• What the task requires: Each line from the one bearing "- moved: royal purple flat" through the last line of the entries below should be returned exactly, with pictures left out.

• Data provided:
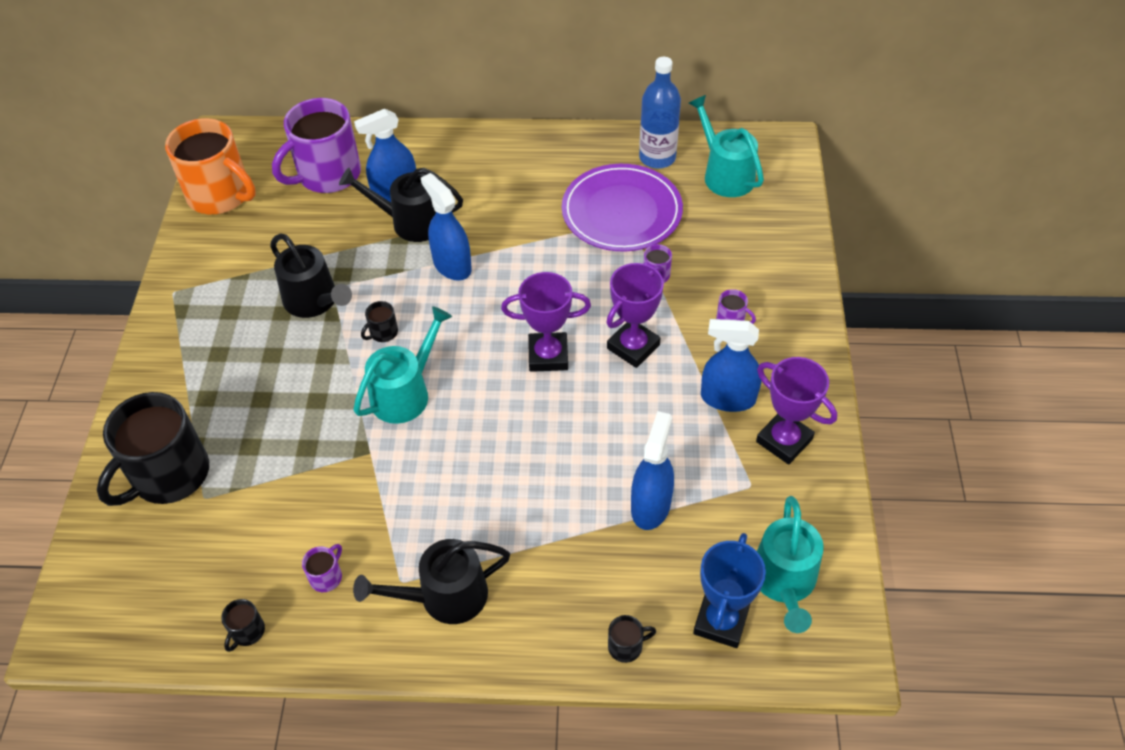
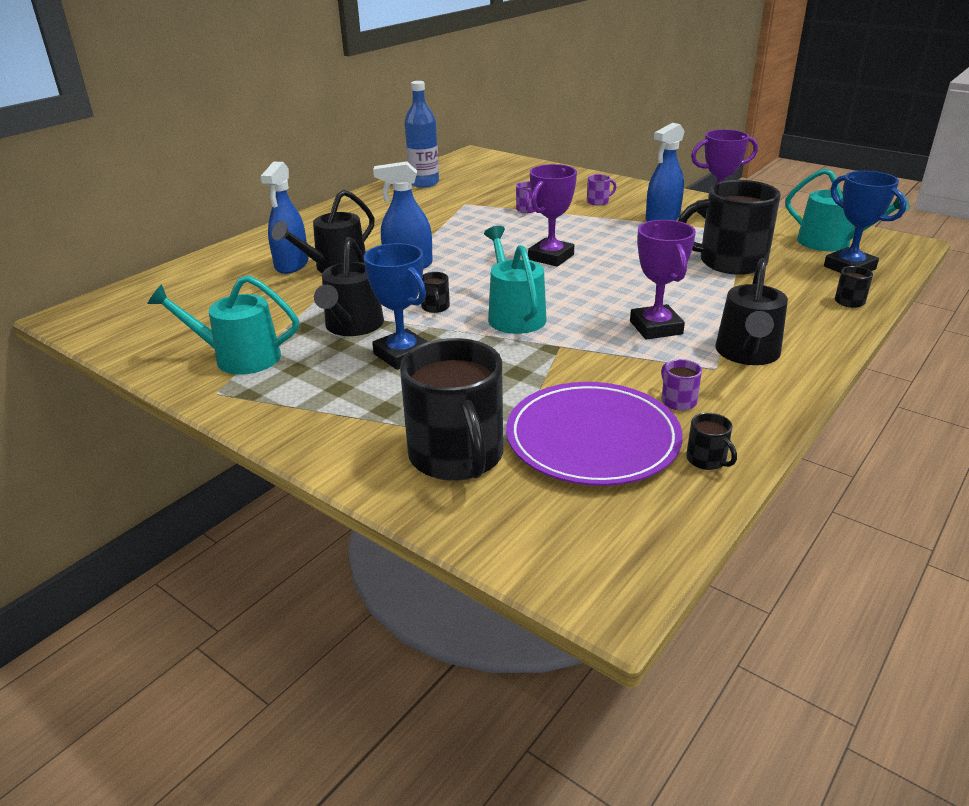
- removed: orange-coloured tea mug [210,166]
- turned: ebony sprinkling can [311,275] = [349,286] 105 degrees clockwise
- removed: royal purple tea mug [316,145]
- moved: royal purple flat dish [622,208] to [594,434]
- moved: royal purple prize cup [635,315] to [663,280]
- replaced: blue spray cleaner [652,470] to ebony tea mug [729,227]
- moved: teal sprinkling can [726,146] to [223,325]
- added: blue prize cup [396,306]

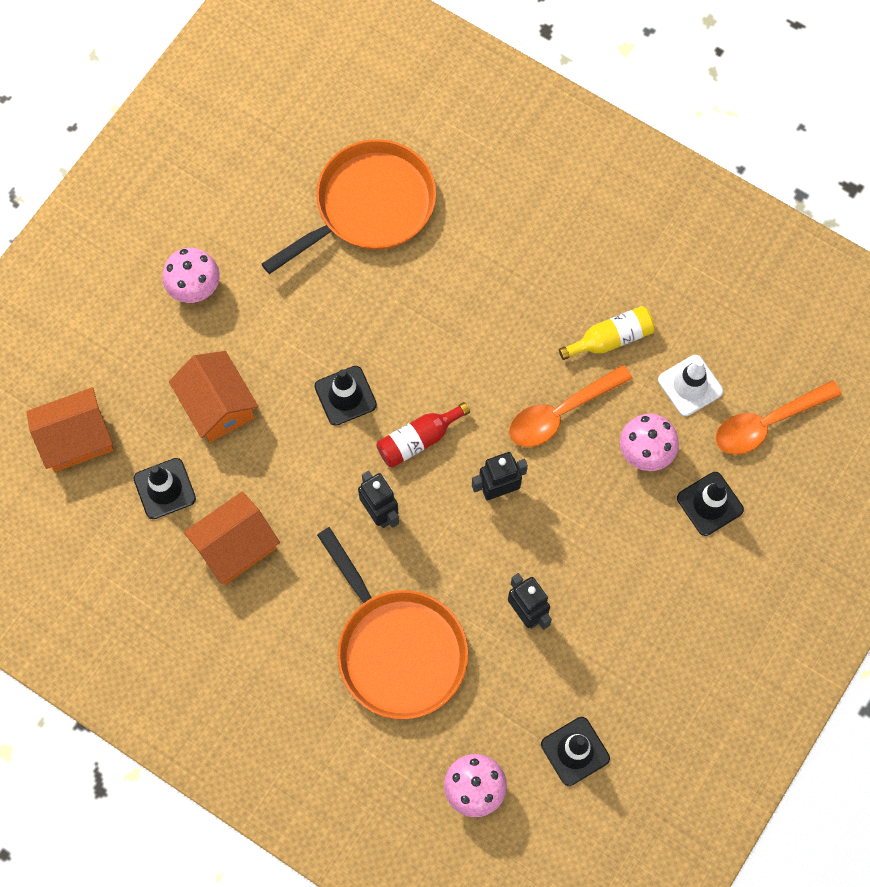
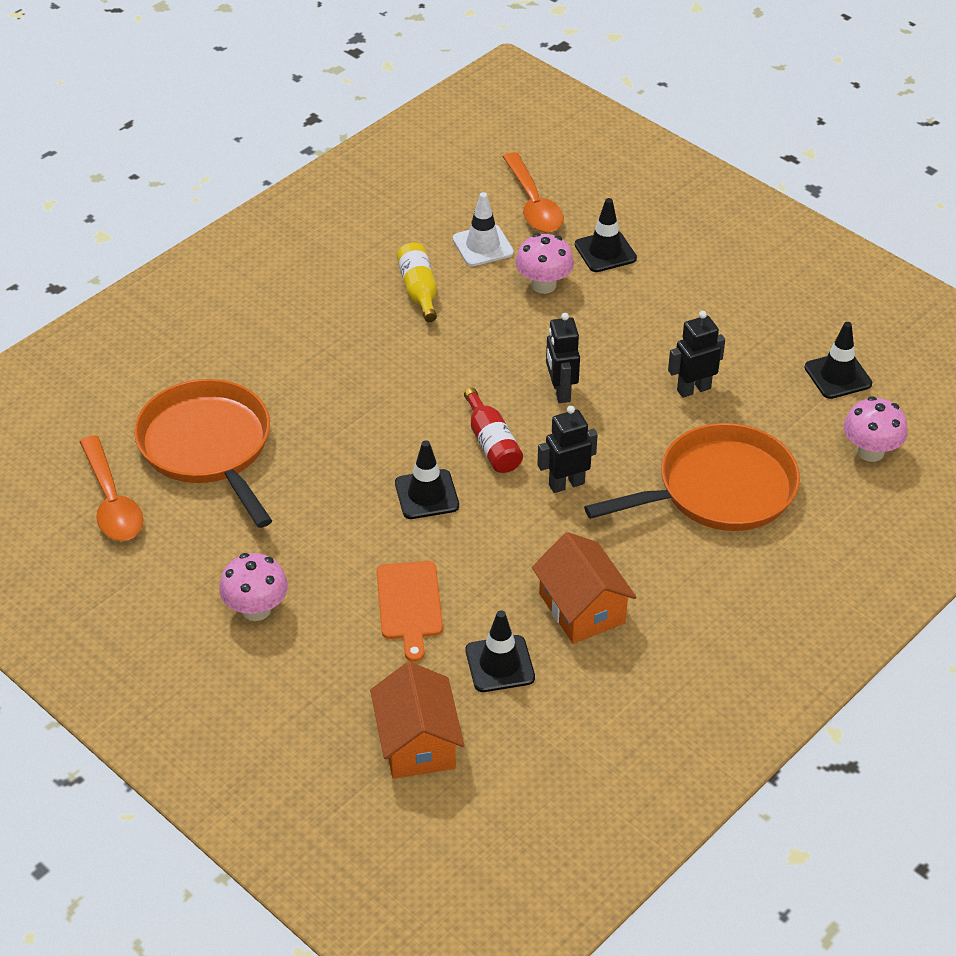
- replaced: orange-coloured cottage [214,397] to orange-coloured chopping board [410,611]
- moved: orange-coloured tablespoon [571,406] to [111,488]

• Answer to the exercise:
- moved: royal purple flat dish [622,208] to [594,434]
- moved: royal purple prize cup [635,315] to [663,280]
- replaced: blue spray cleaner [652,470] to ebony tea mug [729,227]
- moved: teal sprinkling can [726,146] to [223,325]
- added: blue prize cup [396,306]

- replaced: orange-coloured cottage [214,397] to orange-coloured chopping board [410,611]
- moved: orange-coloured tablespoon [571,406] to [111,488]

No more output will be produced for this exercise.